▶ TRY IT: The records follow. Print, word for word, the first line through the "black plate I8" line.

▶ DATASET:

= = =

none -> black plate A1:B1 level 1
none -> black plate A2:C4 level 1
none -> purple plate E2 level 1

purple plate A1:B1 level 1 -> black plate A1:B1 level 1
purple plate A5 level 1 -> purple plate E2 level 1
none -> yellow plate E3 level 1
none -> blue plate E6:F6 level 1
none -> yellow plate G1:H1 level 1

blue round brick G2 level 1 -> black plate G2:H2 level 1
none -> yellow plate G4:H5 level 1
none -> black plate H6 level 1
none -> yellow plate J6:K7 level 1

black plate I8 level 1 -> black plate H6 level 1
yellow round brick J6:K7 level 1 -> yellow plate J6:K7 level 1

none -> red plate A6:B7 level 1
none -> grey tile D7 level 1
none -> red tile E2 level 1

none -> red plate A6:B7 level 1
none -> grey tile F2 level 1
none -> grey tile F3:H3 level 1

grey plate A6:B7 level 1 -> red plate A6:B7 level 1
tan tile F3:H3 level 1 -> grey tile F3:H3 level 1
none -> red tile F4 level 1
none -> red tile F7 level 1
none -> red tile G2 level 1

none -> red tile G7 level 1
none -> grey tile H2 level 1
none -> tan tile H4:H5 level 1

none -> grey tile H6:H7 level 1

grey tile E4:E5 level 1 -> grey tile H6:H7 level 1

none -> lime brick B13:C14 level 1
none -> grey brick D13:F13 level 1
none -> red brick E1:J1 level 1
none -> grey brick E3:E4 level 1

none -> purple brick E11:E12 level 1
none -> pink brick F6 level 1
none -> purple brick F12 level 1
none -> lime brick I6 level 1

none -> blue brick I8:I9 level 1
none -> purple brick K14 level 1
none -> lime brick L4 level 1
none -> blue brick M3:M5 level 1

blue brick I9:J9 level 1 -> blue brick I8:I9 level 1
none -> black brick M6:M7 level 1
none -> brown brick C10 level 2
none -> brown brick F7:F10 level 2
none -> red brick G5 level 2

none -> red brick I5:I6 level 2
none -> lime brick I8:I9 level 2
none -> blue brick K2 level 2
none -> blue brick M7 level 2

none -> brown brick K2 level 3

= = =

▶ WRITTEN RESPONSE:
none -> black plate A1:B1 level 1
none -> black plate A2:C4 level 1
none -> purple plate E2 level 1

purple plate A1:B1 level 1 -> black plate A1:B1 level 1
purple plate A5 level 1 -> purple plate E2 level 1
none -> yellow plate E3 level 1
none -> blue plate E6:F6 level 1
none -> yellow plate G1:H1 level 1

blue round brick G2 level 1 -> black plate G2:H2 level 1
none -> yellow plate G4:H5 level 1
none -> black plate H6 level 1
none -> yellow plate J6:K7 level 1

black plate I8 level 1 -> black plate H6 level 1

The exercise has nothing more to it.